- **WORK TO COMPLETE**
All entries below must be retyped exactly, though pictures are to be skipped.

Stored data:
================

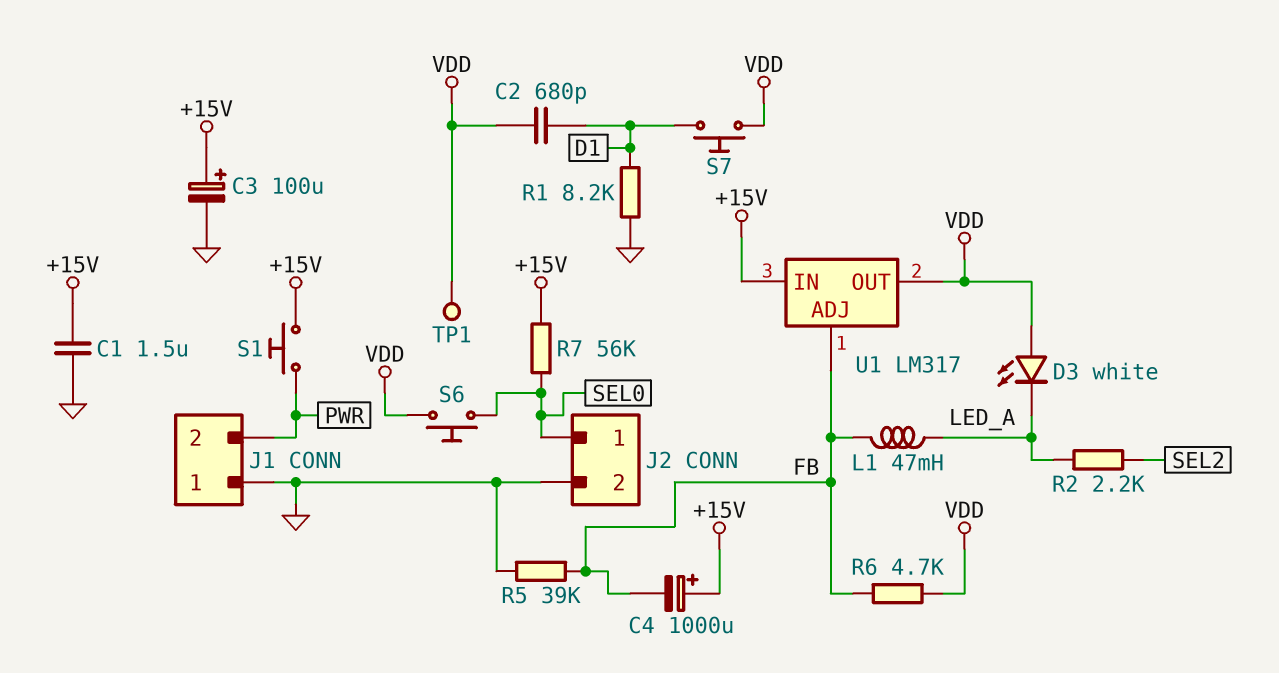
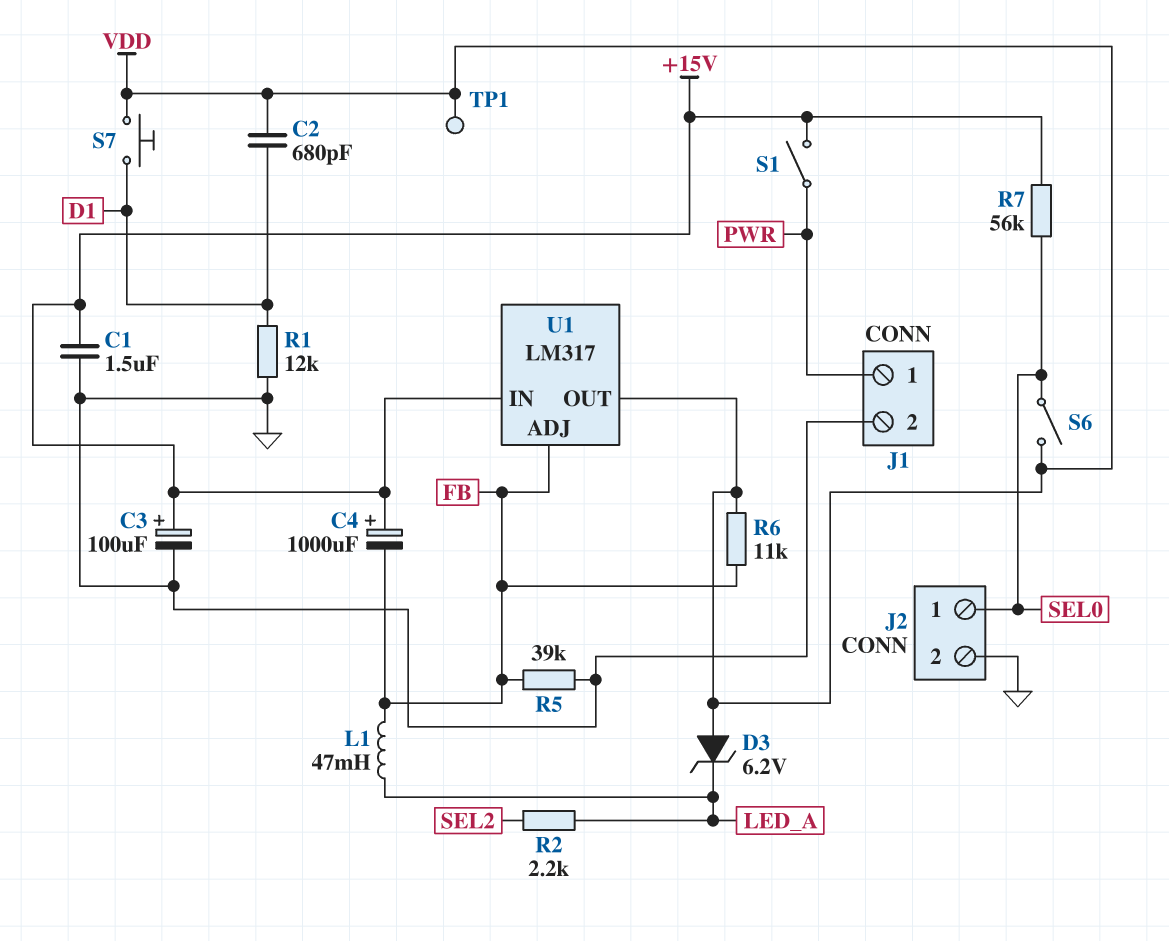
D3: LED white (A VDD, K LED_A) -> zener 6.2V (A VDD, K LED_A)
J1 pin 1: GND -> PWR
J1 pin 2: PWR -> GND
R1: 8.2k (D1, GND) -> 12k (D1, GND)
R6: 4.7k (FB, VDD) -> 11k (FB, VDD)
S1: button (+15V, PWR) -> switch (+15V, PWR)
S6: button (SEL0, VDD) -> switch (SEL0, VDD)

================

- **RESULT OF THIS EXERCISE**
D3: LED white (A VDD, K LED_A) -> zener 6.2V (A VDD, K LED_A)
J1 pin 1: GND -> PWR
J1 pin 2: PWR -> GND
R1: 8.2k (D1, GND) -> 12k (D1, GND)
R6: 4.7k (FB, VDD) -> 11k (FB, VDD)
S1: button (+15V, PWR) -> switch (+15V, PWR)
S6: button (SEL0, VDD) -> switch (SEL0, VDD)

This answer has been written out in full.